* [WHAT THIS TASK INVOLVES]:
A verbatim repeat of the lines below is required, with the pictures removed.
**** DATASET CONTENT
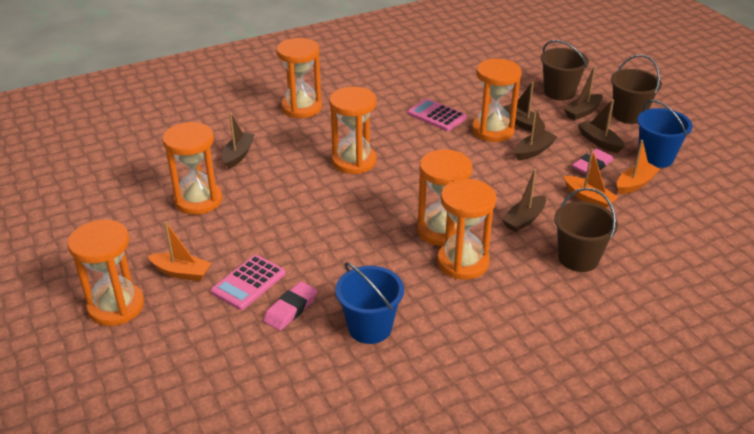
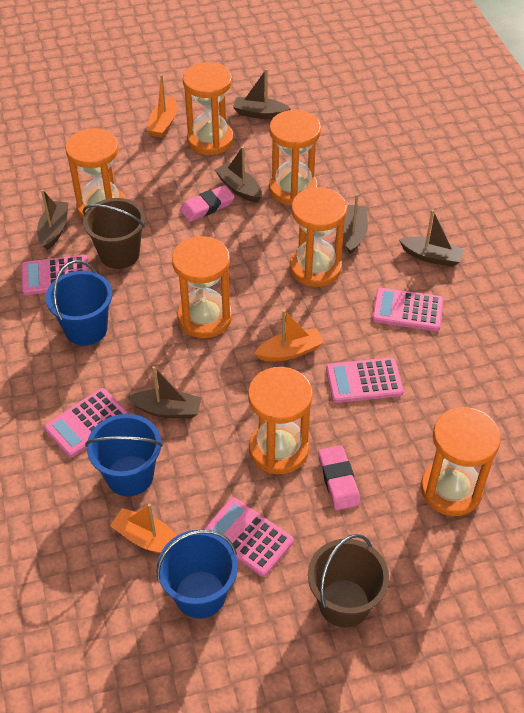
blue bucket: 2 -> 3
brown bucket: 3 -> 2
pink calculator: 2 -> 5

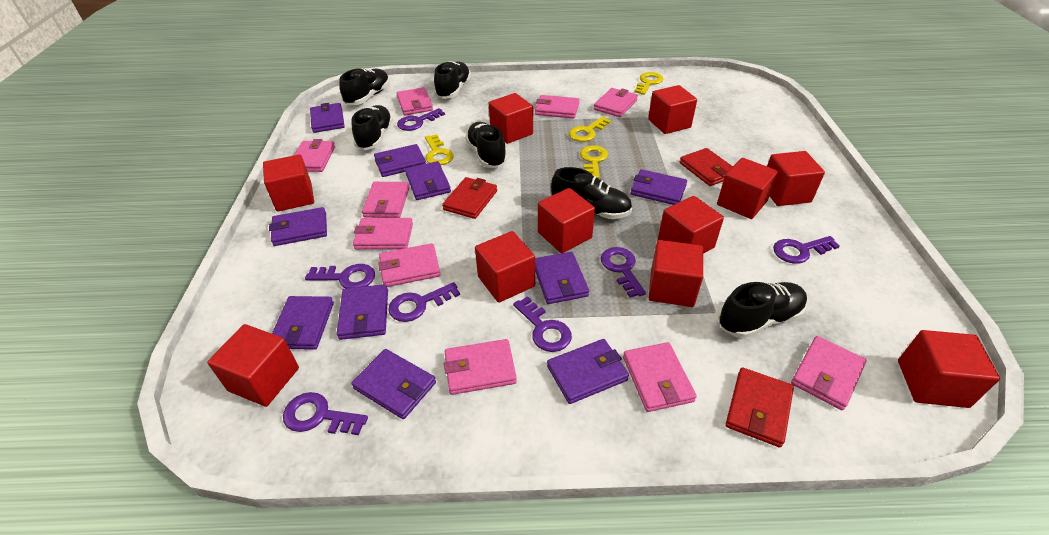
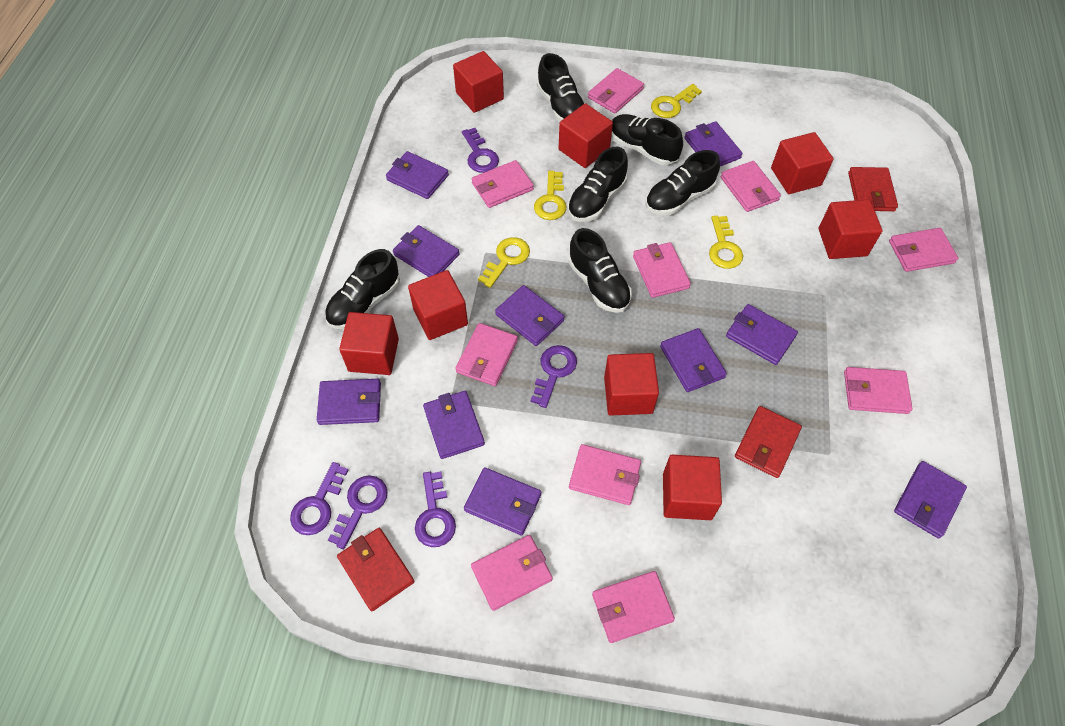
purple key: 7 -> 5
red cube: 11 -> 8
********
* [RESULT]:
blue bucket: 2 -> 3
brown bucket: 3 -> 2
pink calculator: 2 -> 5

purple key: 7 -> 5
red cube: 11 -> 8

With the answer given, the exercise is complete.